- [Task description]:
Reproduce every line of the data below verbatim, in the same order and without any alteration.

- [Supplied entries]:
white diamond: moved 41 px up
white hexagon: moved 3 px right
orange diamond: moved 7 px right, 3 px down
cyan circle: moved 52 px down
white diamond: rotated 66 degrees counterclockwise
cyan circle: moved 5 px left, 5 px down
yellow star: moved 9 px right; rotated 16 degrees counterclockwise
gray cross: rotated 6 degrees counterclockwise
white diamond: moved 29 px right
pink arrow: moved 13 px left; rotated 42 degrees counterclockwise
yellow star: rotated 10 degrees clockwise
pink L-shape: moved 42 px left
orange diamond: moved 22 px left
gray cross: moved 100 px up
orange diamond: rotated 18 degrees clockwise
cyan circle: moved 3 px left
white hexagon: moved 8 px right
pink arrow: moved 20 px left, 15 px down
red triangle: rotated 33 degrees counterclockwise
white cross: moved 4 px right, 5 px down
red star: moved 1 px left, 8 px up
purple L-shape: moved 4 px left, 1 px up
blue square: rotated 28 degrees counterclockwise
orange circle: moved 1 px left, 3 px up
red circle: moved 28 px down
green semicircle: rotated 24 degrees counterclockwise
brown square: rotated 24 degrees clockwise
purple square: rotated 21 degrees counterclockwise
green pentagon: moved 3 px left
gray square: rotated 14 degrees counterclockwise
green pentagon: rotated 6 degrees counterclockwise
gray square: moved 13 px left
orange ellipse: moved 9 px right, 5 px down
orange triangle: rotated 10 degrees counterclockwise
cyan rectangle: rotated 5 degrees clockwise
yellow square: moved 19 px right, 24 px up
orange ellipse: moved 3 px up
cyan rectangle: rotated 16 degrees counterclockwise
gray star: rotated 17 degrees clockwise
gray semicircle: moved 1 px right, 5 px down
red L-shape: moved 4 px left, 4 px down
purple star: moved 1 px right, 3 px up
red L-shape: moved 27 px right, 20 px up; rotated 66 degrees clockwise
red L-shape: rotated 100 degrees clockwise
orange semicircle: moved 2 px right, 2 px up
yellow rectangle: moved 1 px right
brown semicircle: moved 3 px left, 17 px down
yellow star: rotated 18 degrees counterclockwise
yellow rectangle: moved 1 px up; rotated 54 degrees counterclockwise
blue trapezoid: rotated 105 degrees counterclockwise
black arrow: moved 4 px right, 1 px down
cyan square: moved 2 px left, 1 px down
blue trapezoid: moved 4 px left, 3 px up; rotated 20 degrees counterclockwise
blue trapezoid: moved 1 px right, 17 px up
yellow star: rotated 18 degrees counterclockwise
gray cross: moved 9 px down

- [Response to the exercise]:
white diamond: moved 41 px up
white hexagon: moved 3 px right
orange diamond: moved 7 px right, 3 px down
cyan circle: moved 52 px down
white diamond: rotated 66 degrees counterclockwise
cyan circle: moved 5 px left, 5 px down
yellow star: moved 9 px right; rotated 16 degrees counterclockwise
gray cross: rotated 6 degrees counterclockwise
white diamond: moved 29 px right
pink arrow: moved 13 px left; rotated 42 degrees counterclockwise
yellow star: rotated 10 degrees clockwise
pink L-shape: moved 42 px left
orange diamond: moved 22 px left
gray cross: moved 100 px up
orange diamond: rotated 18 degrees clockwise
cyan circle: moved 3 px left
white hexagon: moved 8 px right
pink arrow: moved 20 px left, 15 px down
red triangle: rotated 33 degrees counterclockwise
white cross: moved 4 px right, 5 px down
red star: moved 1 px left, 8 px up
purple L-shape: moved 4 px left, 1 px up
blue square: rotated 28 degrees counterclockwise
orange circle: moved 1 px left, 3 px up
red circle: moved 28 px down
green semicircle: rotated 24 degrees counterclockwise
brown square: rotated 24 degrees clockwise
purple square: rotated 21 degrees counterclockwise
green pentagon: moved 3 px left
gray square: rotated 14 degrees counterclockwise
green pentagon: rotated 6 degrees counterclockwise
gray square: moved 13 px left
orange ellipse: moved 9 px right, 5 px down
orange triangle: rotated 10 degrees counterclockwise
cyan rectangle: rotated 5 degrees clockwise
yellow square: moved 19 px right, 24 px up
orange ellipse: moved 3 px up
cyan rectangle: rotated 16 degrees counterclockwise
gray star: rotated 17 degrees clockwise
gray semicircle: moved 1 px right, 5 px down
red L-shape: moved 4 px left, 4 px down
purple star: moved 1 px right, 3 px up
red L-shape: moved 27 px right, 20 px up; rotated 66 degrees clockwise
red L-shape: rotated 100 degrees clockwise
orange semicircle: moved 2 px right, 2 px up
yellow rectangle: moved 1 px right
brown semicircle: moved 3 px left, 17 px down
yellow star: rotated 18 degrees counterclockwise
yellow rectangle: moved 1 px up; rotated 54 degrees counterclockwise
blue trapezoid: rotated 105 degrees counterclockwise
black arrow: moved 4 px right, 1 px down
cyan square: moved 2 px left, 1 px down
blue trapezoid: moved 4 px left, 3 px up; rotated 20 degrees counterclockwise
blue trapezoid: moved 1 px right, 17 px up
yellow star: rotated 18 degrees counterclockwise
gray cross: moved 9 px down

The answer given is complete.